## [Requirement]
Which lines below contain the string "clef"? Show each of them in full, treating uppercase and lowercase as different.

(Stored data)
⁂

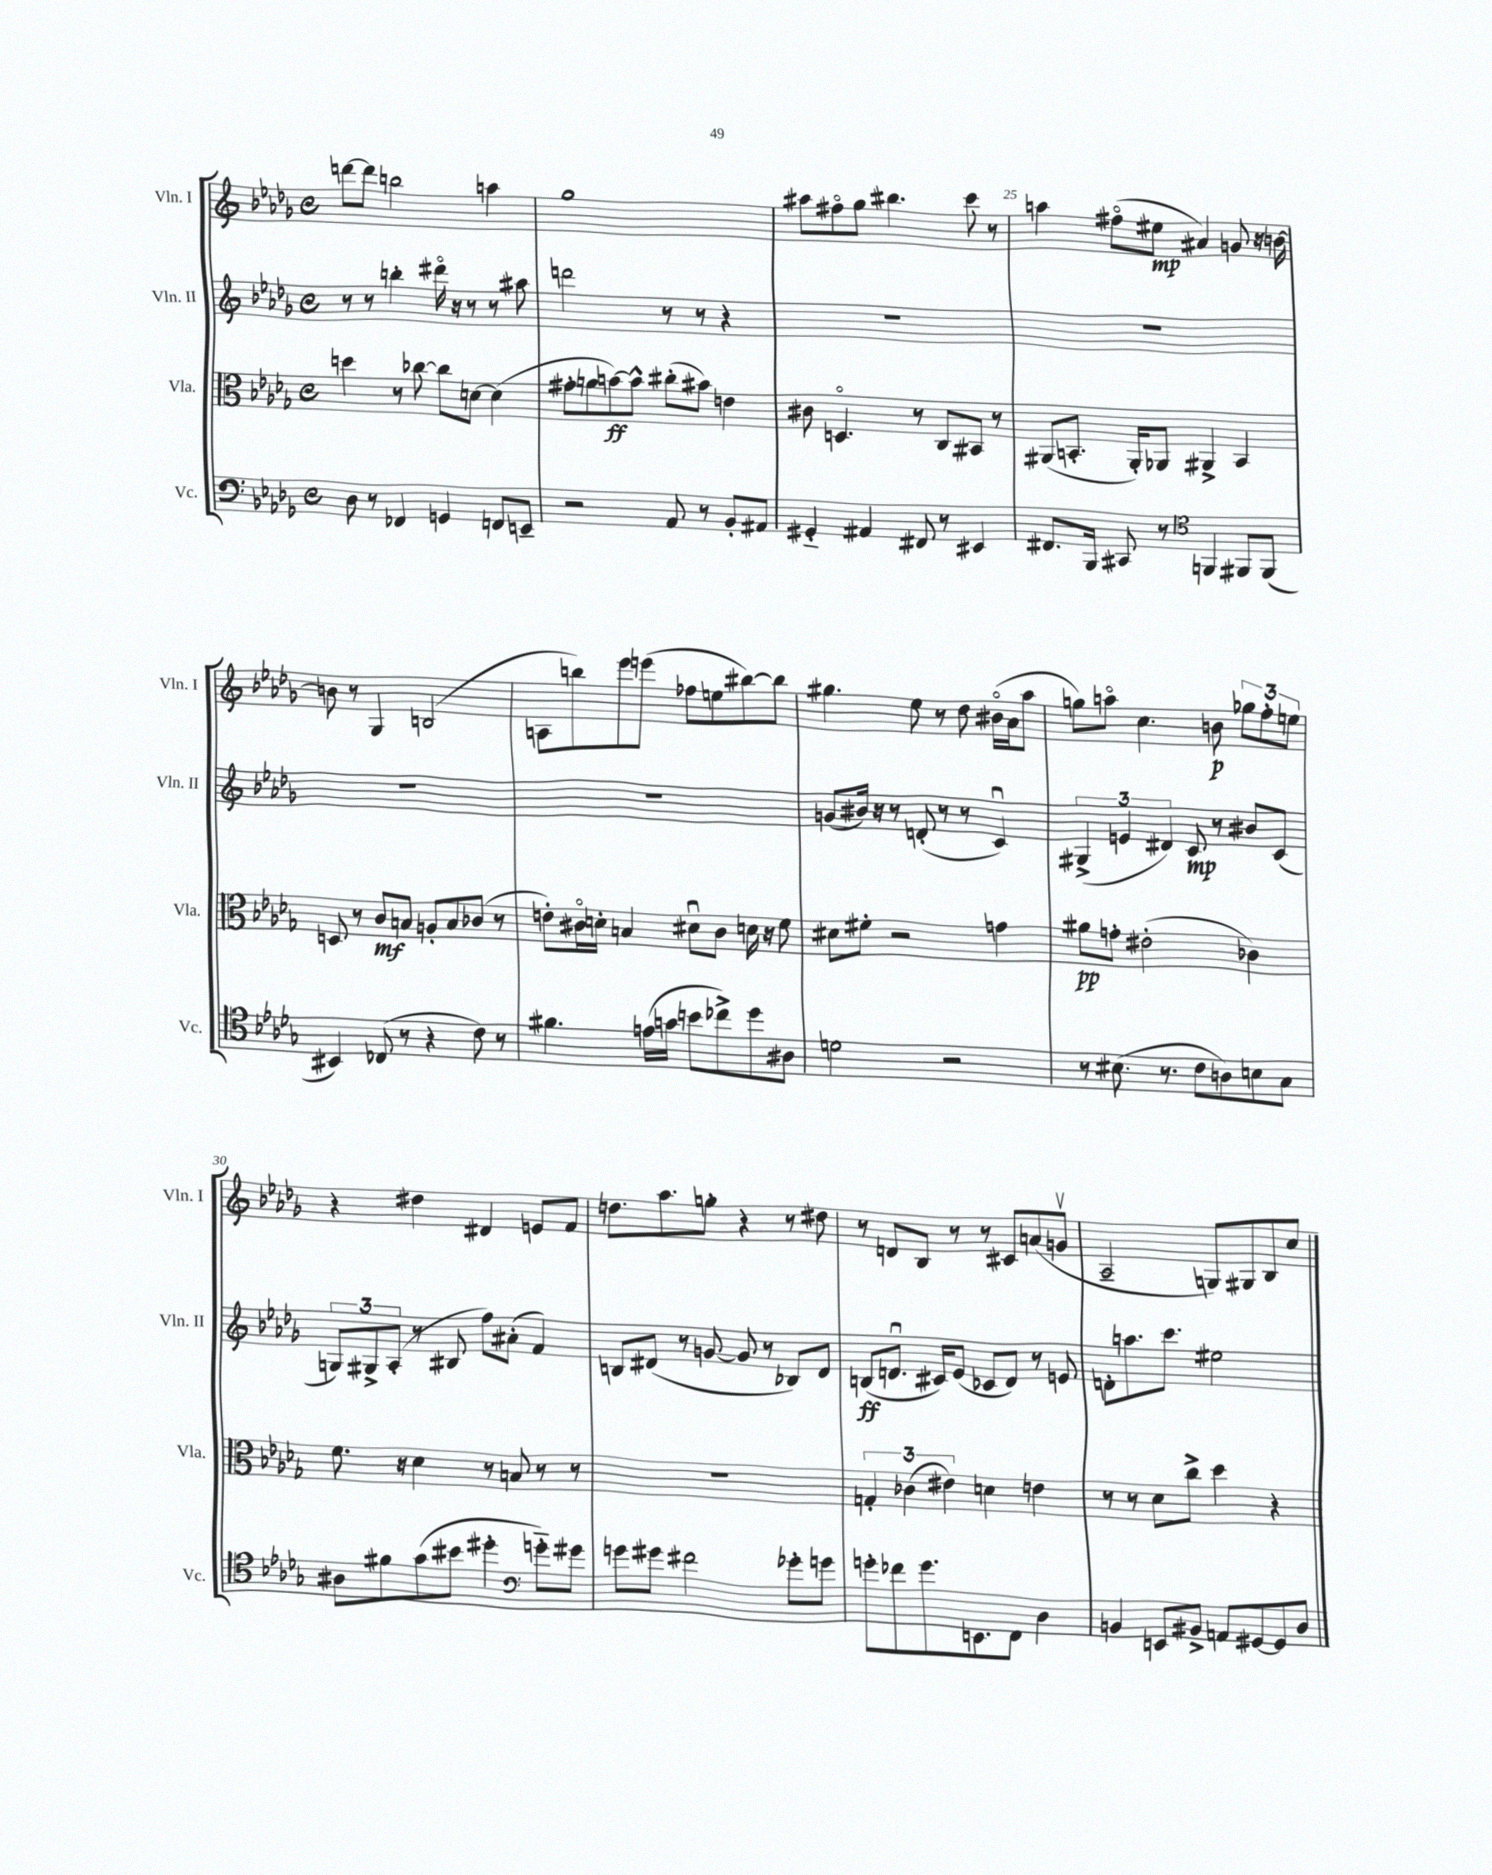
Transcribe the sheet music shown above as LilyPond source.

<<
\new StaffGroup <<
\new Staff = "s0" \with { instrumentName = "Vln. I" shortInstrumentName = "Vln. I" } {
    \clef treble \key des \major \defaultTimeSignature \time 4/4
    d'''8~ d'''8 b''2 a''4 |
    ges''1 |
    ais''8 fis''8\flageolet ges''8 bis''4. c'''8 r8 |
    a''4 fis''8\flageolet( eis''8\mp ais'4) g'8 r16 b'16~ |
    b'8 r8 ges4 b2( |
    a8 b''8) ees'''8 e'''8( fes''8 e''8 bis''8~) bis''8 |
    gis''4. ees''8 r8 des''8 bis'16\flageolet( aes'16 aes''8 |
    g''8) a''8\flageolet c''4. b'8\p \tuplet 3/2 { ges''8 f''8-. e''8 } |
    r4 dis''4 dis'4 e'8 f'8 |
    d''8. aes''8. g''8-. r4 r8 dis''8 |
    r8 d'8 bes8 r8 r8 cis'8 a'8( g'8\upbow |
    aes2-- g8) gis8 bes8 c''8 \bar "|." |
}
\new Staff = "s1" \with { instrumentName = "Vln. II" shortInstrumentName = "Vln. II" } {
    \clef treble \key des \major \defaultTimeSignature \time 4/4
    r8 r8 b''4-. dis'''16\flageolet r16 r8 r8 ais''8 |
    d'''2 r8 r8 r4 |
    R1 |
    R1 |
    R1 |
    R1 |
    g'8( bis'16) r16 r8 d'8-.( r8 r8 c'4\downbow) |
    \tuplet 3/2 { gis4->( e'4 dis'4) } c'8\mp r8 bis'8 c'8( |
    \tuplet 3/2 { g8) gis8-> aes8-.( } r8 bis8 f''8) ais'8-.( f'4) |
    b8 dis'8( r8 g'8~ g'8 r8 bes8) dis'8 |
    b8\ff( d'8.\downbow cis'16) ees'8( ces'8 d'8) r8 e'8 |
    d'8-. a''8. c'''8. eis''2 \bar "|." |
}
\new Staff = "s2" \with { instrumentName = "Vla." shortInstrumentName = "Vla." } {
    \clef alto \key des \major \defaultTimeSignature \time 4/4
    d''4 r8 ces''8~ ces''8 d'8~ d'4( |
    gis'8-. a'8 b'8~\ff) b'8-^ cis''8-.( bis'8) e'4 |
    cis'8 d4.\flageolet r8 c8 bis,8 r8 |
    ais,8( b,8.-. ais,16-.) aes,8 ais,4-> b,4 |
    d8 r8 c'8\mf b8 a8-. b8 ces'8( r8 |
    e'8-.) cis'16\flageolet d'16-. b4 dis'8\downbow cis'8 d'16 r16 f'8 |
    dis'8 fis'8-. r2 g'4 |
    ais'8\pp g'8-. eis'2-.( ces'4) |
    f'8. r16 des'4 r8 b8 r8 r8 |
    R1 |
    \tuplet 3/2 { g4-. ces'4( eis'4) } d'4 e'4 |
    r8 r8 des'8 c''8-> des''4 r4 \bar "|." |
}
\new Staff = "s3" \with { instrumentName = "Vc." shortInstrumentName = "Vc." } {
    \clef bass \key des \major \defaultTimeSignature \time 4/4
    des8 r8 fes,4 g,4 f,8 e,8-- |
    r2 aes,8 r8 bes,8-. ais,8 |
    gis,4-_ ais,4 fis,8 r8 eis,4 |
    fis,8. bes,,16 cis,8 r8 \clef tenor f,4 fis,8 fis,8( |
    bis,4) ces8( r8 r4 c'8) r8 |
    fis'4. e'16( g'16 b'8 ces''8->) des''8 ais8 |
    d'2 r2 |
    r8 bis8.( r8. c'8 a8) b8 ges8 |
    ais8 fis'8 ges'8( bis'8 dis''4-. \clef bass g'8-_) gis'8 |
    g'8 gis'8 fis'2 ges'8-. g'8 |
    g'8-. fes'8 g'8. e,8. f,8 des4 |
    b,4 e,8 bis,8-> a,8 gis,8~ gis,8 des8 \bar "|." |
}
>>
>>
\layout { \context { \Score currentBarNumber = #22 \override BarNumber.break-visibility = ##(#f #t #t) barNumberVisibility = #(every-nth-bar-number-visible 5) } }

⁂

## [Exercise response]
    \clef treble \key des \major \defaultTimeSignature \time 4/4
    \clef treble \key des \major \defaultTimeSignature \time 4/4
    \clef alto \key des \major \defaultTimeSignature \time 4/4
    \clef bass \key des \major \defaultTimeSignature \time 4/4
    fis,8. bes,,16 cis,8 r8 \clef tenor f,4 fis,8 fis,8( |
    ais8 fis'8 ges'8( bis'8 dis''4-. \clef bass g'8-_) gis'8 |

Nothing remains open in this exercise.